# What you should do
Show each line of the entries below in which the word "VMID" appears.

# Material for the task
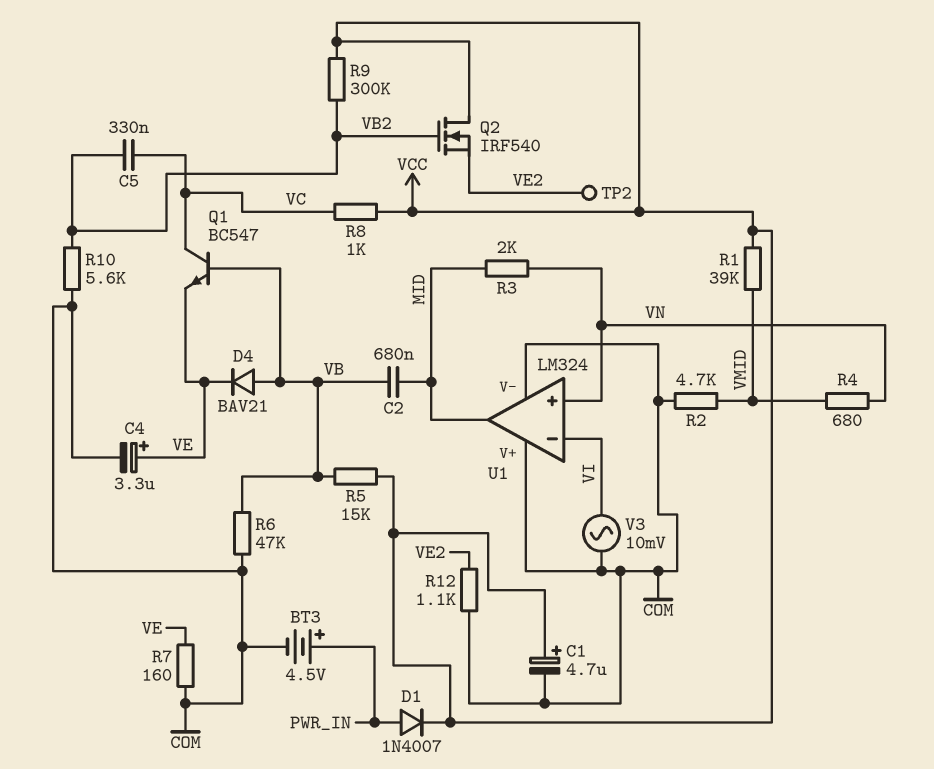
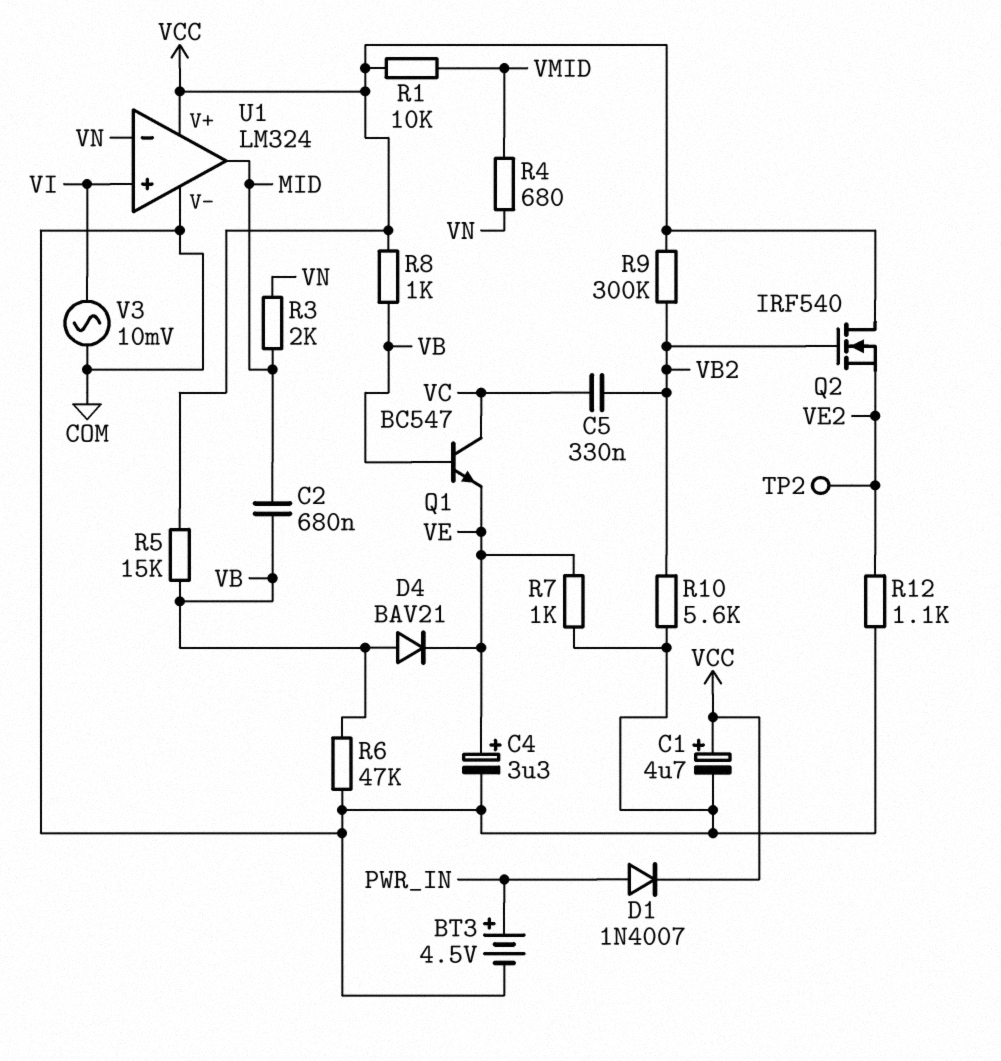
R1: 39k (VCC, VMID) -> 10k (VCC, VMID)
R2: 4.7k (COM, VMID) -> none
R7: 160 (COM, VE) -> 1k (COM, VE)
R8: 1k (VC, VCC) -> 1k (VB, VCC)
U1 pin V+: COM -> VCC
U1 pin in+: VN -> VI
U1 pin in-: VI -> VN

# Task result
R1: 39k (VCC, VMID) -> 10k (VCC, VMID)
R2: 4.7k (COM, VMID) -> none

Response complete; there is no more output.